Exercise instructions.
Show all lines containing "VLOAD" from the data below.

Material to process.
::::

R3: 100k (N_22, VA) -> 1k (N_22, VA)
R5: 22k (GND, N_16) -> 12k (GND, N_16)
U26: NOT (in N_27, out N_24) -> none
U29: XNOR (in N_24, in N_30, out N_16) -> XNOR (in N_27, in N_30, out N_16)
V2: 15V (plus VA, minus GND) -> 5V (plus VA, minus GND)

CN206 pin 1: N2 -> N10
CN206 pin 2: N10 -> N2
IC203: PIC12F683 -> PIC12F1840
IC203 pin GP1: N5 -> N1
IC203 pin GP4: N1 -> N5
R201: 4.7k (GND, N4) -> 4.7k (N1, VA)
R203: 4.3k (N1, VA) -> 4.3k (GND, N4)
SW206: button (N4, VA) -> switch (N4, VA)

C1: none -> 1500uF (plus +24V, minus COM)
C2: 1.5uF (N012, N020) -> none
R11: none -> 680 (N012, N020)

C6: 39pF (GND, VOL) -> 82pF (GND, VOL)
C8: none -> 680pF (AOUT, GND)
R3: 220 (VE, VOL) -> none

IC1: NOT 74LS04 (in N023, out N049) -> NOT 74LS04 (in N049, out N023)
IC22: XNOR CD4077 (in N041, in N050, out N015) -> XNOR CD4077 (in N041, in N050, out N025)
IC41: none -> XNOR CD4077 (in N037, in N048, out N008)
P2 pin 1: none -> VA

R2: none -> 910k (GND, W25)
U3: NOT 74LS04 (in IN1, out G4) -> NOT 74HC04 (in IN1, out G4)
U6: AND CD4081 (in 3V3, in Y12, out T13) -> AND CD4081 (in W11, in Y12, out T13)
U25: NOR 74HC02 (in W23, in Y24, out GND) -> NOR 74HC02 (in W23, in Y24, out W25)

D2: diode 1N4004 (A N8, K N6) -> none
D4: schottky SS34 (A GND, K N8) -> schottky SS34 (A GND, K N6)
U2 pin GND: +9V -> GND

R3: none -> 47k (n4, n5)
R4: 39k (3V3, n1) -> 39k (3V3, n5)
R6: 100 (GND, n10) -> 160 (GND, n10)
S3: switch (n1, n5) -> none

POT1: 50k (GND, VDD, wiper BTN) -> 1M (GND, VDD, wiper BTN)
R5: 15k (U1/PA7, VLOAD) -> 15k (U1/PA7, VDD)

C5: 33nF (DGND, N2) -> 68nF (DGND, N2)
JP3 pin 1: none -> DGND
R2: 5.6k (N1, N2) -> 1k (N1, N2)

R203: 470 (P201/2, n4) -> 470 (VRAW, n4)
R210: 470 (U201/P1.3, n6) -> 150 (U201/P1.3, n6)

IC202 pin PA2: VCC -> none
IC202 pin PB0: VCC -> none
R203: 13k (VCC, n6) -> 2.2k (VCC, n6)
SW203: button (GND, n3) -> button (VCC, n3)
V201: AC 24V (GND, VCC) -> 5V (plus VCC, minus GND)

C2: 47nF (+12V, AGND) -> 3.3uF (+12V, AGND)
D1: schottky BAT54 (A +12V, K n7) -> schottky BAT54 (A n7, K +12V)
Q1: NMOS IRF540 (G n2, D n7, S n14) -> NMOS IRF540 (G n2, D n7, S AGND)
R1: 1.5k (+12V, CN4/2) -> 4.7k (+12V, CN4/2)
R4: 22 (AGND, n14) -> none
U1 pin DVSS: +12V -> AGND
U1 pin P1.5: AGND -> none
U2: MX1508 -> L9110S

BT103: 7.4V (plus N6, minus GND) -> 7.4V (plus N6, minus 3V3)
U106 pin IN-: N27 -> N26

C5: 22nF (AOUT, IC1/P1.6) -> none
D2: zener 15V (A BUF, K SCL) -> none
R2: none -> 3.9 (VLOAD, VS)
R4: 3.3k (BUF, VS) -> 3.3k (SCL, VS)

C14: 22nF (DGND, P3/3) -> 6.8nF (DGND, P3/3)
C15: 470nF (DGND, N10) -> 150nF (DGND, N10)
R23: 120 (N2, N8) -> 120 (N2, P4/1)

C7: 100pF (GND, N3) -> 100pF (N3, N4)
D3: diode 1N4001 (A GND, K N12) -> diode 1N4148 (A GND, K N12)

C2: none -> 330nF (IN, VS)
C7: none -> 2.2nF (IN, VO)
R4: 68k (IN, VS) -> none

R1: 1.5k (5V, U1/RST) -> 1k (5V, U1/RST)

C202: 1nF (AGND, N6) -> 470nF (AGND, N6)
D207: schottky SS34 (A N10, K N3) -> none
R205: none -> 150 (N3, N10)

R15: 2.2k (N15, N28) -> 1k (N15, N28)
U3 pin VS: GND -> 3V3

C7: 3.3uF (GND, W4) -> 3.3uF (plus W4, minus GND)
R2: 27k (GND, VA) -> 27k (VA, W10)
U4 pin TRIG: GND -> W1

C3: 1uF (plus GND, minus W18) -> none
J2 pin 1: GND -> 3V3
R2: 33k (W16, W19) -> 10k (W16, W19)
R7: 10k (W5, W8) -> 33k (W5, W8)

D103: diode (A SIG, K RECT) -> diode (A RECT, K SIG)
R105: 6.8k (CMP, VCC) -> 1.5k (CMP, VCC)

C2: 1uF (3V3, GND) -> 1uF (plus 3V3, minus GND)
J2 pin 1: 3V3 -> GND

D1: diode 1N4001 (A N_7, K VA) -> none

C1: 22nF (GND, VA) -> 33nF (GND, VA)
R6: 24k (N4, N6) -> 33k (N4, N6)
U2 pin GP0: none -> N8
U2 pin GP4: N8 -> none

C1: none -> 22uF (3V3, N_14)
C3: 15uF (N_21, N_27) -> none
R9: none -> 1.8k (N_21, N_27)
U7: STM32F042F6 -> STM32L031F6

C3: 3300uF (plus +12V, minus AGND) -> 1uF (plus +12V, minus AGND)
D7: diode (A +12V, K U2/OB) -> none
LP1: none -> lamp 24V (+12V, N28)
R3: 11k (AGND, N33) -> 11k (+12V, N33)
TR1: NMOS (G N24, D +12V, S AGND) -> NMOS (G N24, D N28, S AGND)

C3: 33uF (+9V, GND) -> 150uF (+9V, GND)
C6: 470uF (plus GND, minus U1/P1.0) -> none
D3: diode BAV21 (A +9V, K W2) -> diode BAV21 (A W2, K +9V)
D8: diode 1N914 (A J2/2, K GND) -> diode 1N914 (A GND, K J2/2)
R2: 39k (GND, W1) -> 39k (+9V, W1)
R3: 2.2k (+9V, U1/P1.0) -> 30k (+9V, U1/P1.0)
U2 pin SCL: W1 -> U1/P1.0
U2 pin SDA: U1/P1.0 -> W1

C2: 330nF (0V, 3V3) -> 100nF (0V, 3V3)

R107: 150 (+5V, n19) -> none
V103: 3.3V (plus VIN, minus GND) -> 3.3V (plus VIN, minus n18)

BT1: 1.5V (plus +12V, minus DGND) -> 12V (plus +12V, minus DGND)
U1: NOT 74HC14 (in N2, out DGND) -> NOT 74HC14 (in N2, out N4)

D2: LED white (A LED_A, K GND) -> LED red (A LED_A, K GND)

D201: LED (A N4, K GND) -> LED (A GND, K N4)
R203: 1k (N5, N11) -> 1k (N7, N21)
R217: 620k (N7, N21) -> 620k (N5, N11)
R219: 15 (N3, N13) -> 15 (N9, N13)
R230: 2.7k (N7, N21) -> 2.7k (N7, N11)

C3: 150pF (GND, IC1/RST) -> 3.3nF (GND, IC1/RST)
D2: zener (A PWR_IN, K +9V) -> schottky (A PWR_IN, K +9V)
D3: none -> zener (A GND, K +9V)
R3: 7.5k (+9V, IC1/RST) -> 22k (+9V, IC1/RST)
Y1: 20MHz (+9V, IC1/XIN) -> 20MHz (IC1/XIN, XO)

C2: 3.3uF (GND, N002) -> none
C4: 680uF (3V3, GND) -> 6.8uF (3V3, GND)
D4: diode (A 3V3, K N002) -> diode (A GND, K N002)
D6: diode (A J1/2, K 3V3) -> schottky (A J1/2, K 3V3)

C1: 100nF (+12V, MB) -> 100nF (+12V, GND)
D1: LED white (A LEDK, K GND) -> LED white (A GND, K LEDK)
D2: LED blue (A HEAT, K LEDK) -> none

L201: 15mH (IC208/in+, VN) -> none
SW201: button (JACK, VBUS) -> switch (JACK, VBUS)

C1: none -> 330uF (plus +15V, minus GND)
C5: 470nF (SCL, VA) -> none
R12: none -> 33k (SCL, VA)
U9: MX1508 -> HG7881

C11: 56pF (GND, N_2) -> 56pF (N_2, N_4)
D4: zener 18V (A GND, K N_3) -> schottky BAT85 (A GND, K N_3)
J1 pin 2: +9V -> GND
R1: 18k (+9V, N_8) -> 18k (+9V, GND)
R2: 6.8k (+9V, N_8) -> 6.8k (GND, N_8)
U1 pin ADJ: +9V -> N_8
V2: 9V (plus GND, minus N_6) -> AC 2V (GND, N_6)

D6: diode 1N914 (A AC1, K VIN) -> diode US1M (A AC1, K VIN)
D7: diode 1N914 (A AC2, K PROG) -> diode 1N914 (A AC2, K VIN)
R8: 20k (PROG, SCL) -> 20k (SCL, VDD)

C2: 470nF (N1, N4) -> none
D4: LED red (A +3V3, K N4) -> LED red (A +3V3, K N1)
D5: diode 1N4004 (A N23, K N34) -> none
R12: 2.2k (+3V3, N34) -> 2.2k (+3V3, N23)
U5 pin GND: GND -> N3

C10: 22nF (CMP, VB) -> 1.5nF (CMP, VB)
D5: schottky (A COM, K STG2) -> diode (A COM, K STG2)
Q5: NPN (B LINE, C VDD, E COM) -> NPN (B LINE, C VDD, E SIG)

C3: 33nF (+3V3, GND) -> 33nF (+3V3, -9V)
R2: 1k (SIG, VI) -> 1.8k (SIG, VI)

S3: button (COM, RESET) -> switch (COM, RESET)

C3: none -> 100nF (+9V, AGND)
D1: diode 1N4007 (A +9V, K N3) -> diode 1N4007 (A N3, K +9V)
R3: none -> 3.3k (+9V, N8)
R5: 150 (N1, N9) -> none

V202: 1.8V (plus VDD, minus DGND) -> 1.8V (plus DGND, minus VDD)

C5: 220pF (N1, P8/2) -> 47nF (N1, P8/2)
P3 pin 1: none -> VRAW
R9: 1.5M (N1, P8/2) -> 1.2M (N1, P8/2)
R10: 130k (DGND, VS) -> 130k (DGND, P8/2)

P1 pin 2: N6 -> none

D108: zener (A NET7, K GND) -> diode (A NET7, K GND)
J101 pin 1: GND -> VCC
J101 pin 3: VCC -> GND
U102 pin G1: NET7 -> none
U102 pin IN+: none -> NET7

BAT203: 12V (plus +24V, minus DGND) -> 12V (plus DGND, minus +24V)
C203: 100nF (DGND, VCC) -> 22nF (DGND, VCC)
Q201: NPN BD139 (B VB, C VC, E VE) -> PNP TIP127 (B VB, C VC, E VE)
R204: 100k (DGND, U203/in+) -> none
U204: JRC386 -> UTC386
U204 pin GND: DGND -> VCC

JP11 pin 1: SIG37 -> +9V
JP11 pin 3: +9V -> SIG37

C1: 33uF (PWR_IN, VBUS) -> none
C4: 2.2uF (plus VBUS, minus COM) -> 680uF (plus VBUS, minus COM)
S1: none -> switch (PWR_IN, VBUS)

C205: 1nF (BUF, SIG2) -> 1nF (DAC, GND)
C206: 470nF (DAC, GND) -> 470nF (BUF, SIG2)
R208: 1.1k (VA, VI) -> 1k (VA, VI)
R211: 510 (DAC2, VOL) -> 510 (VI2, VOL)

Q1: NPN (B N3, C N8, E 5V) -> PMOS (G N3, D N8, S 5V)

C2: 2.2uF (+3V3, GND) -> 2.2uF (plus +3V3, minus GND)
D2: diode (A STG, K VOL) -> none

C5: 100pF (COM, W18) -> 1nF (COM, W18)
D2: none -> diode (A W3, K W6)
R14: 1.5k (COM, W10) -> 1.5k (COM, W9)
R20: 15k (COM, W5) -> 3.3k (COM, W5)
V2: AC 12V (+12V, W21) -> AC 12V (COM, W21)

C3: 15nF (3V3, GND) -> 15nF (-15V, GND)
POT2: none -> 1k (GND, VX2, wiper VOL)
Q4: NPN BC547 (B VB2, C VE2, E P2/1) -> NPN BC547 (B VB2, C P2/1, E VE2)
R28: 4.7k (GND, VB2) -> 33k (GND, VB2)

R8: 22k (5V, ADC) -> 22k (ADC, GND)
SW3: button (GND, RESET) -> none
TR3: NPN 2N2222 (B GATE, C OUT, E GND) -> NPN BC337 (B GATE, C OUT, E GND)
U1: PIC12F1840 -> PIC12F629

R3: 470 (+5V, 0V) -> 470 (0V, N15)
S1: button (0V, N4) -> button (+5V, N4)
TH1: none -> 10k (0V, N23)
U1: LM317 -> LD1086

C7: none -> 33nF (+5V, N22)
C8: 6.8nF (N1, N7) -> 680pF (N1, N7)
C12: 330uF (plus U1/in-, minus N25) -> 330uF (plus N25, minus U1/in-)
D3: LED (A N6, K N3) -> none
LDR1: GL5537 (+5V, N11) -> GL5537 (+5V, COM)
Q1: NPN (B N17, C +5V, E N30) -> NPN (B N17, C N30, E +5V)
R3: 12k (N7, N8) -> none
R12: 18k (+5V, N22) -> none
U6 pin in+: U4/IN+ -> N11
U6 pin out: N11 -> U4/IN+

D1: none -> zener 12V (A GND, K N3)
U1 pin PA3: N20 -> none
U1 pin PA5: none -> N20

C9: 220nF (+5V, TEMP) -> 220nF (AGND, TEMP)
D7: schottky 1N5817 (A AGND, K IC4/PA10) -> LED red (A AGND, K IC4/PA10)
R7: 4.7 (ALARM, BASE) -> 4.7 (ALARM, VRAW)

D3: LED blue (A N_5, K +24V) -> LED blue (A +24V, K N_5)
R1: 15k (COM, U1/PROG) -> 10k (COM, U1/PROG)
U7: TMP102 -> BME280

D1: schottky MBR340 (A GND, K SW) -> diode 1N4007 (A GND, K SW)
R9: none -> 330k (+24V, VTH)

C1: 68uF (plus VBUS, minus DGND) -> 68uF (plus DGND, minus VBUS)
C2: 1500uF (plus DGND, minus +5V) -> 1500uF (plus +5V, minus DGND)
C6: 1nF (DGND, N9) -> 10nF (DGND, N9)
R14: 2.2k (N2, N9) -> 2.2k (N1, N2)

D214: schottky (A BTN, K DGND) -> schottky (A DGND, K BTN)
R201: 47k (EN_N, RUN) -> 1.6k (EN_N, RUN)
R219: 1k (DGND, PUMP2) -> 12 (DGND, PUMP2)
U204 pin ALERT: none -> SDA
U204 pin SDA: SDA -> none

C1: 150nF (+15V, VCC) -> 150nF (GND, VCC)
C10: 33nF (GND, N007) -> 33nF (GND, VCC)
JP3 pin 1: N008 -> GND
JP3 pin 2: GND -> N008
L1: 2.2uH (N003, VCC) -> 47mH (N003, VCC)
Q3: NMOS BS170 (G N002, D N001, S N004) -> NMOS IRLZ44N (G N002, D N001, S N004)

::::

Answer area.
R5: 15k (U1/PA7, VLOAD) -> 15k (U1/PA7, VDD)
R2: none -> 3.9 (VLOAD, VS)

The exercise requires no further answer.